━━ Task input ━━
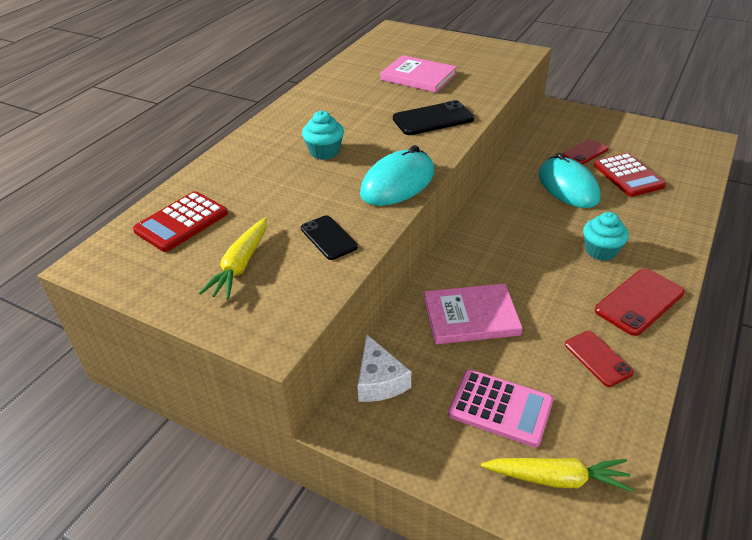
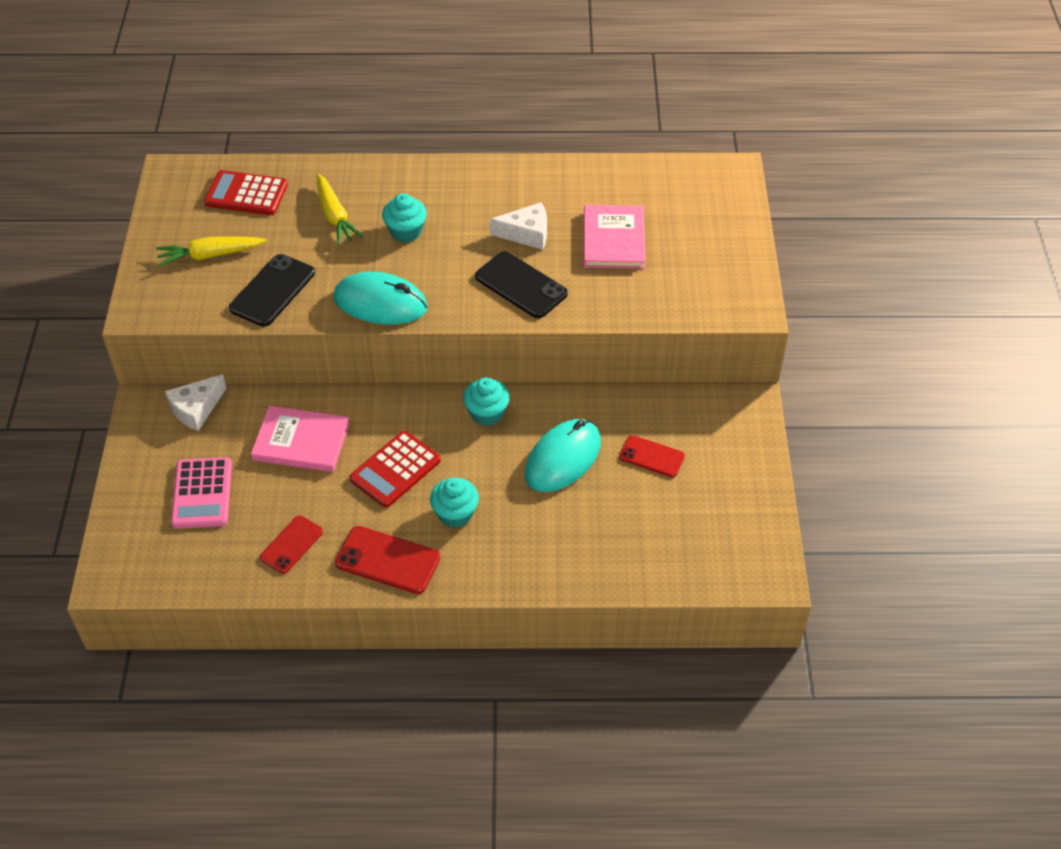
camera: 60 degrees right, 10 degrees up
(328, 238) = (272, 291): black phone -> black phone, size x1.51
(380, 104) = (526, 233): none -> white cheese
(471, 316) = (301, 441): pink book -> pink book turned 45 degrees counterclockwise
(501, 207) = (487, 413): none -> turquoise cupcake
(557, 479) = (147, 547): yellow carrot -> yellow carrot (335, 216)
(628, 176) = (622, 508): red calculator -> red calculator (395, 470)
━━━
## Task description
Beginning at the line that holds "(557, 479) = (147, 547): yellow", reproduce each line of the records above down to and including the last one.

## Response area
(557, 479) = (147, 547): yellow carrot -> yellow carrot (335, 216)
(628, 176) = (622, 508): red calculator -> red calculator (395, 470)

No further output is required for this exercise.